● Data for this exercise

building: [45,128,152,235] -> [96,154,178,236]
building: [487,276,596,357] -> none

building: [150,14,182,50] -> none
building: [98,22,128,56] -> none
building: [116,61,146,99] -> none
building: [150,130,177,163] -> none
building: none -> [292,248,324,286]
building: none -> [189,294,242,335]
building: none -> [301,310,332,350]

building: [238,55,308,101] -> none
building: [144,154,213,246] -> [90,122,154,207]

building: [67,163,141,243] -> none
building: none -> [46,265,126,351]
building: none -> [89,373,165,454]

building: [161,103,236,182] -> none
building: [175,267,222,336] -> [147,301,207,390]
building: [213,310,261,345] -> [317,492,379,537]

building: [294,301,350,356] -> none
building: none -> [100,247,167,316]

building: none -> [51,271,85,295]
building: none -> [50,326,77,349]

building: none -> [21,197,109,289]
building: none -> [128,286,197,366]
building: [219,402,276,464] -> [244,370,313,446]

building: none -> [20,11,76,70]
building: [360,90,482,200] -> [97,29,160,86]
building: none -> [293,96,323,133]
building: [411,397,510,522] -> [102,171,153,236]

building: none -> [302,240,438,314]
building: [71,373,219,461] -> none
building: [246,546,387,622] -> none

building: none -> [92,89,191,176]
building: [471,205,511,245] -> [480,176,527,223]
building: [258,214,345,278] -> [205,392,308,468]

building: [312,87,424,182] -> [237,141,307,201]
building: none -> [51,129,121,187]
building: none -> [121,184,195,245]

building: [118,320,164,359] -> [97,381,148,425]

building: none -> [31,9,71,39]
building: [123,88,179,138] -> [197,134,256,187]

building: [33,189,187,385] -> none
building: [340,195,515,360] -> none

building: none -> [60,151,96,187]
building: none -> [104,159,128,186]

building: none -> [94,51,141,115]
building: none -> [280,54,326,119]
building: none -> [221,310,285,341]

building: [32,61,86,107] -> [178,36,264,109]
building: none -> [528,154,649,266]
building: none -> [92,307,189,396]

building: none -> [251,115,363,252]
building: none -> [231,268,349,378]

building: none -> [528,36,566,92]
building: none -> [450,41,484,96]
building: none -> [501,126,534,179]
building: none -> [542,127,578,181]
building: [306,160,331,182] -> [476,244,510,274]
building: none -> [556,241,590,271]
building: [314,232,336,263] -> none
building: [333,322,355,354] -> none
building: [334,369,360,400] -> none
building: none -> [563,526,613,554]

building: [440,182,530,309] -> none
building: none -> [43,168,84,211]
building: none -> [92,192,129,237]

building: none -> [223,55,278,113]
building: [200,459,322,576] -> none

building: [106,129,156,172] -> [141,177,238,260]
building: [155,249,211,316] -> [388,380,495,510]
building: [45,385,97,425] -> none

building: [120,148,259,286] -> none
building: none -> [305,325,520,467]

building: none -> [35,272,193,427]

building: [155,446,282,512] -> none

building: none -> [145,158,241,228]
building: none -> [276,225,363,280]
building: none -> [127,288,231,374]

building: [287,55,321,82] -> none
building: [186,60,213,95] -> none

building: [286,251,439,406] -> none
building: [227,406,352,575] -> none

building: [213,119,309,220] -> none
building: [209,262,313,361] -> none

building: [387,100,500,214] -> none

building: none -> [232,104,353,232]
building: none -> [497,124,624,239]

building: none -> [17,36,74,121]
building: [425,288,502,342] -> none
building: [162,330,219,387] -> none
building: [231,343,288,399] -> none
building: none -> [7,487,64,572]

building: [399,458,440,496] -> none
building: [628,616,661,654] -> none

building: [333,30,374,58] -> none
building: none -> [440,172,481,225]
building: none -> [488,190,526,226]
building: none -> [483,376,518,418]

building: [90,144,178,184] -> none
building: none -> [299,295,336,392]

● What this task involves
So that nothing is lost, restate all the material word for word.

● Finished exercise
building: [45,128,152,235] -> [96,154,178,236]
building: [487,276,596,357] -> none

building: [150,14,182,50] -> none
building: [98,22,128,56] -> none
building: [116,61,146,99] -> none
building: [150,130,177,163] -> none
building: none -> [292,248,324,286]
building: none -> [189,294,242,335]
building: none -> [301,310,332,350]

building: [238,55,308,101] -> none
building: [144,154,213,246] -> [90,122,154,207]

building: [67,163,141,243] -> none
building: none -> [46,265,126,351]
building: none -> [89,373,165,454]

building: [161,103,236,182] -> none
building: [175,267,222,336] -> [147,301,207,390]
building: [213,310,261,345] -> [317,492,379,537]

building: [294,301,350,356] -> none
building: none -> [100,247,167,316]

building: none -> [51,271,85,295]
building: none -> [50,326,77,349]

building: none -> [21,197,109,289]
building: none -> [128,286,197,366]
building: [219,402,276,464] -> [244,370,313,446]

building: none -> [20,11,76,70]
building: [360,90,482,200] -> [97,29,160,86]
building: none -> [293,96,323,133]
building: [411,397,510,522] -> [102,171,153,236]

building: none -> [302,240,438,314]
building: [71,373,219,461] -> none
building: [246,546,387,622] -> none

building: none -> [92,89,191,176]
building: [471,205,511,245] -> [480,176,527,223]
building: [258,214,345,278] -> [205,392,308,468]

building: [312,87,424,182] -> [237,141,307,201]
building: none -> [51,129,121,187]
building: none -> [121,184,195,245]

building: [118,320,164,359] -> [97,381,148,425]

building: none -> [31,9,71,39]
building: [123,88,179,138] -> [197,134,256,187]

building: [33,189,187,385] -> none
building: [340,195,515,360] -> none

building: none -> [60,151,96,187]
building: none -> [104,159,128,186]

building: none -> [94,51,141,115]
building: none -> [280,54,326,119]
building: none -> [221,310,285,341]

building: [32,61,86,107] -> [178,36,264,109]
building: none -> [528,154,649,266]
building: none -> [92,307,189,396]

building: none -> [251,115,363,252]
building: none -> [231,268,349,378]

building: none -> [528,36,566,92]
building: none -> [450,41,484,96]
building: none -> [501,126,534,179]
building: none -> [542,127,578,181]
building: [306,160,331,182] -> [476,244,510,274]
building: none -> [556,241,590,271]
building: [314,232,336,263] -> none
building: [333,322,355,354] -> none
building: [334,369,360,400] -> none
building: none -> [563,526,613,554]

building: [440,182,530,309] -> none
building: none -> [43,168,84,211]
building: none -> [92,192,129,237]

building: none -> [223,55,278,113]
building: [200,459,322,576] -> none

building: [106,129,156,172] -> [141,177,238,260]
building: [155,249,211,316] -> [388,380,495,510]
building: [45,385,97,425] -> none

building: [120,148,259,286] -> none
building: none -> [305,325,520,467]

building: none -> [35,272,193,427]

building: [155,446,282,512] -> none

building: none -> [145,158,241,228]
building: none -> [276,225,363,280]
building: none -> [127,288,231,374]

building: [287,55,321,82] -> none
building: [186,60,213,95] -> none

building: [286,251,439,406] -> none
building: [227,406,352,575] -> none

building: [213,119,309,220] -> none
building: [209,262,313,361] -> none

building: [387,100,500,214] -> none

building: none -> [232,104,353,232]
building: none -> [497,124,624,239]

building: none -> [17,36,74,121]
building: [425,288,502,342] -> none
building: [162,330,219,387] -> none
building: [231,343,288,399] -> none
building: none -> [7,487,64,572]

building: [399,458,440,496] -> none
building: [628,616,661,654] -> none

building: [333,30,374,58] -> none
building: none -> [440,172,481,225]
building: none -> [488,190,526,226]
building: none -> [483,376,518,418]

building: [90,144,178,184] -> none
building: none -> [299,295,336,392]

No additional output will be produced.